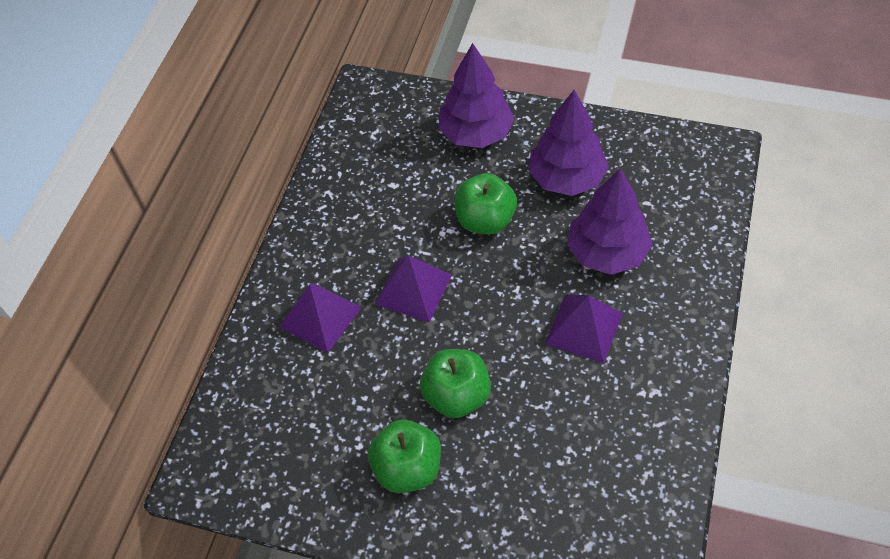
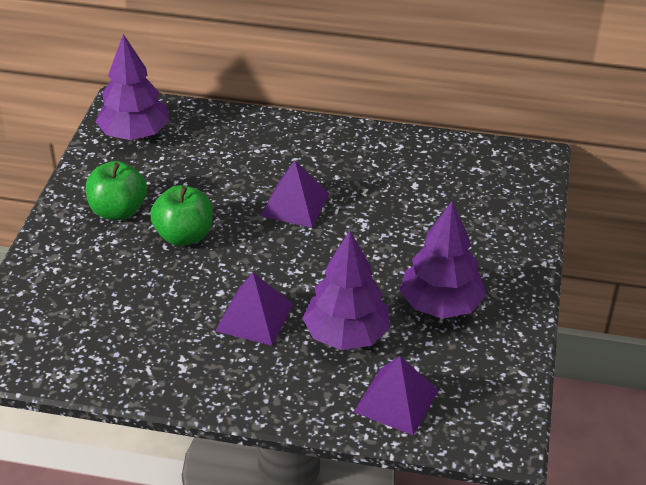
camera: 80 degrees right, 15 degrees down
(320, 317) = (264, 152): purple pyramid -> purple pyramid (396, 401)
(476, 133) = (491, 237): purple tree -> purple tree (135, 134)
(485, 220) = (378, 247): green apple -> none

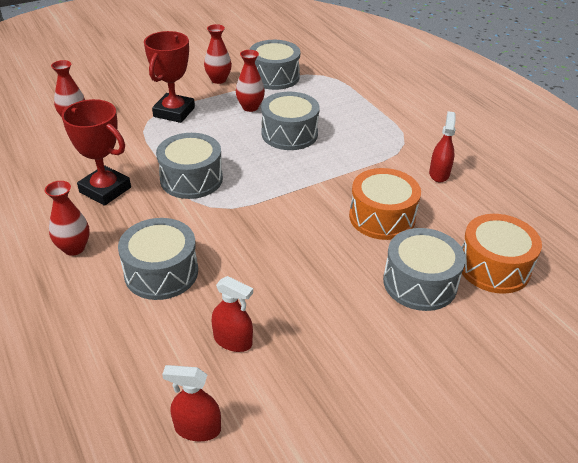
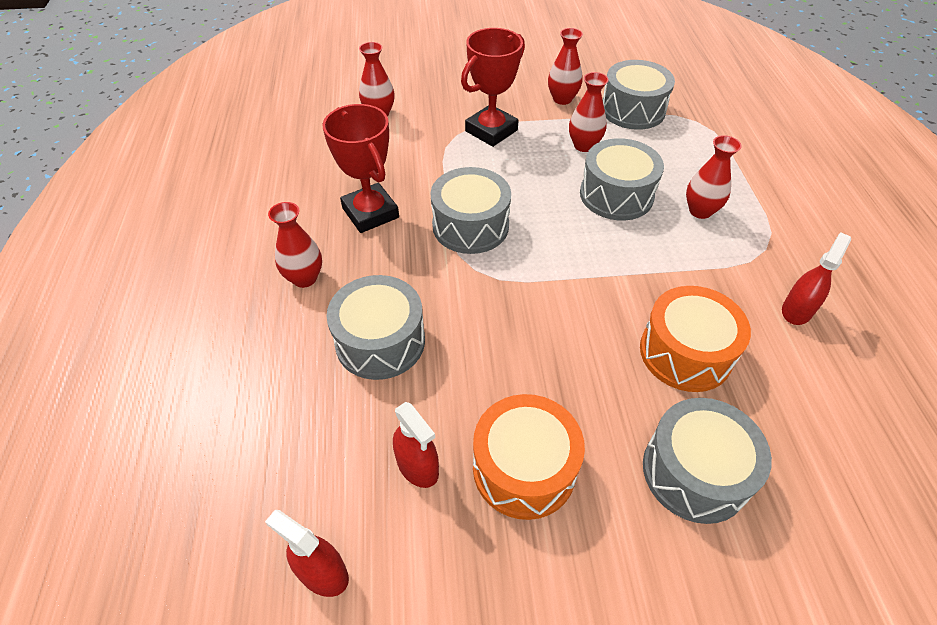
camera: 25 degrees right, 10 degrees up
(351, 130) = (700, 211): none -> red vase
(493, 267) = (816, 486): orange drum -> orange drum (524, 468)

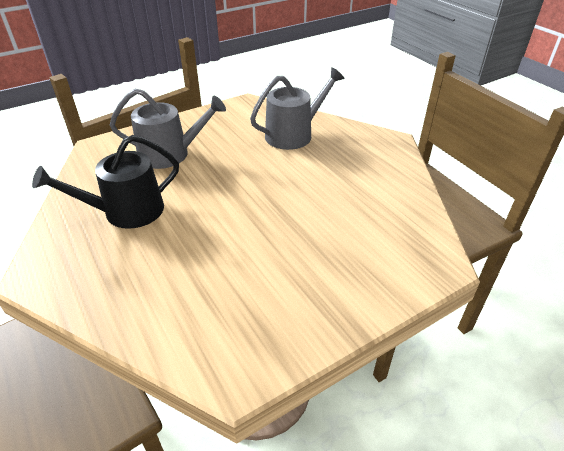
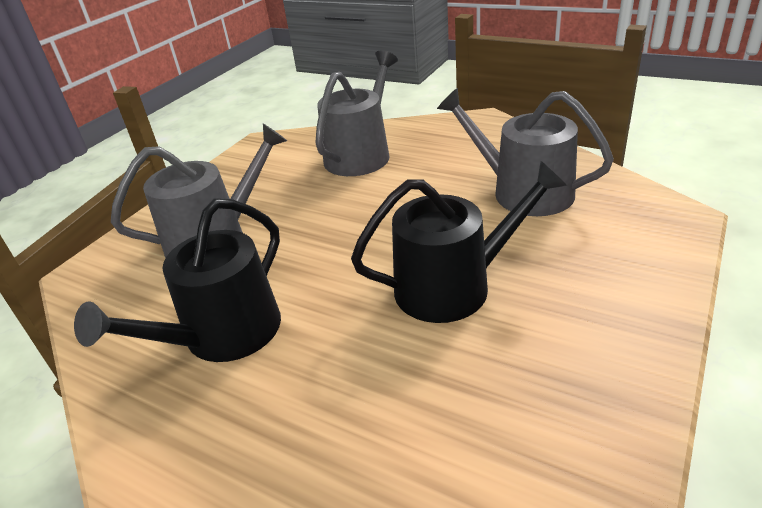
camera: 25 degrees left, 5 degrees down
(260, 242) = (454, 286): none -> black watering can
(362, 202) = (523, 191): none -> grey watering can

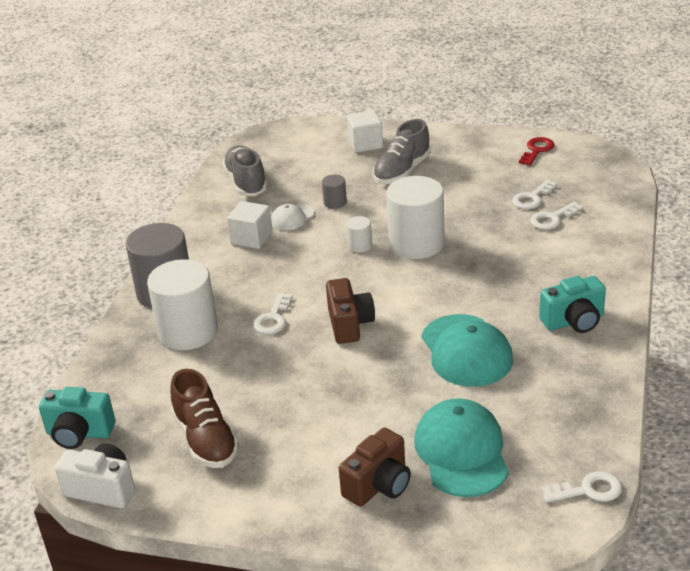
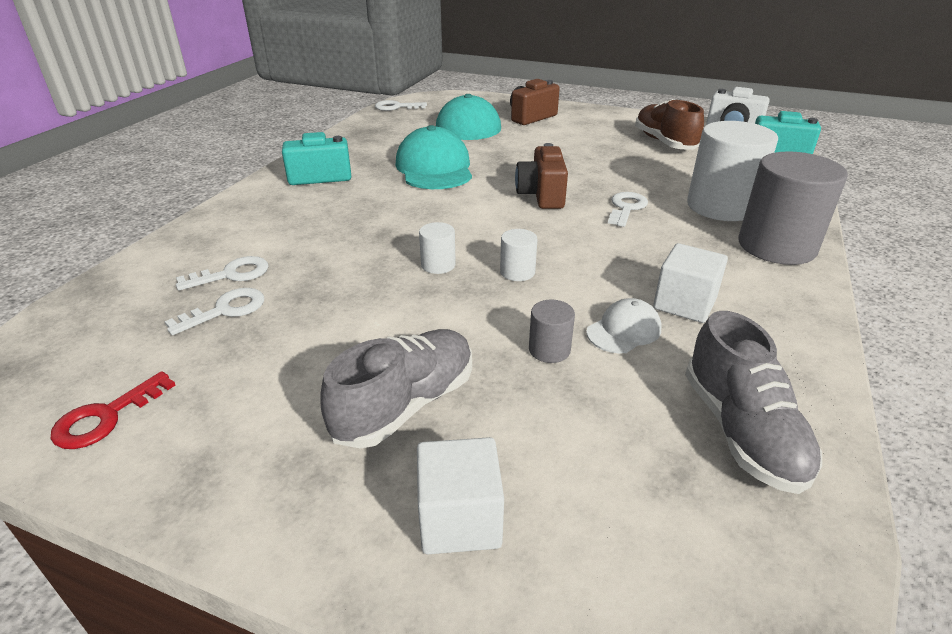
camera: 175 degrees left, 0 degrees up
(416, 244) = (438, 265): white cylinder -> white cylinder, size x0.44

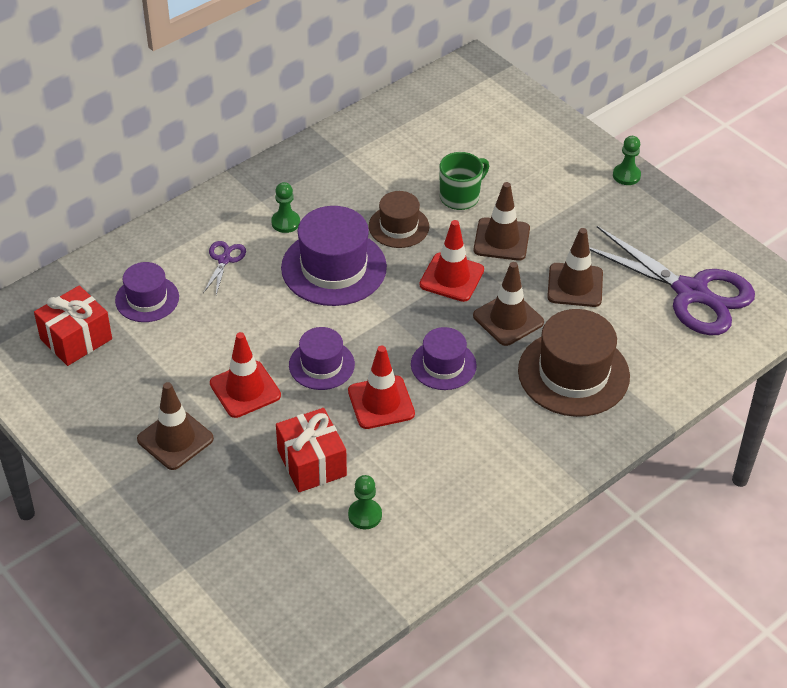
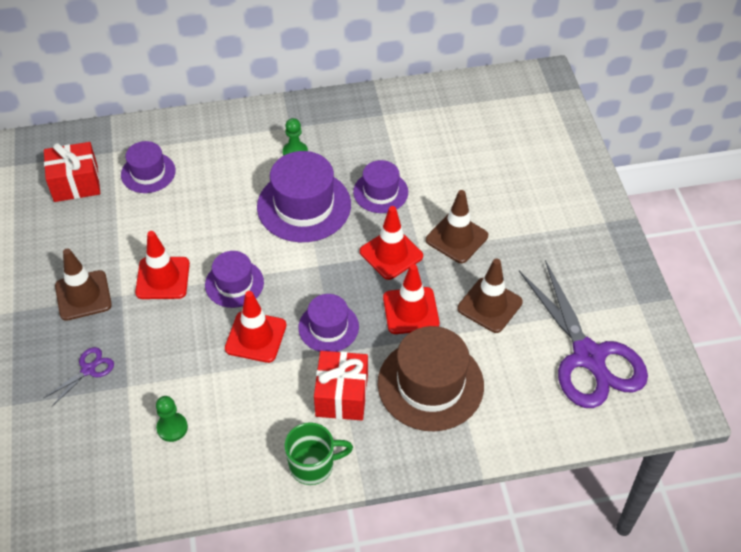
camera: 30 degrees right, 5 degrees up
(224, 260) = (227, 164): purple scissors -> purple scissors (88, 370)
(311, 463) = (165, 363): red gift -> red gift (341, 395)
(399, 226) = (380, 192): brown hat -> purple hat
(460, 197) = (449, 187): green mug -> green mug (313, 465)
(508, 319) = (410, 311): brown traffic cone -> red traffic cone
(626, 175) = (607, 225): green pawn -> none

> PROBLEM STATEMENT
All lines from the one containing "(399, 226) = (380, 192): brown" to the end of the records are to be duplicated exactly, and no other lines are to be given.

> RESPONSE
(399, 226) = (380, 192): brown hat -> purple hat
(460, 197) = (449, 187): green mug -> green mug (313, 465)
(508, 319) = (410, 311): brown traffic cone -> red traffic cone
(626, 175) = (607, 225): green pawn -> none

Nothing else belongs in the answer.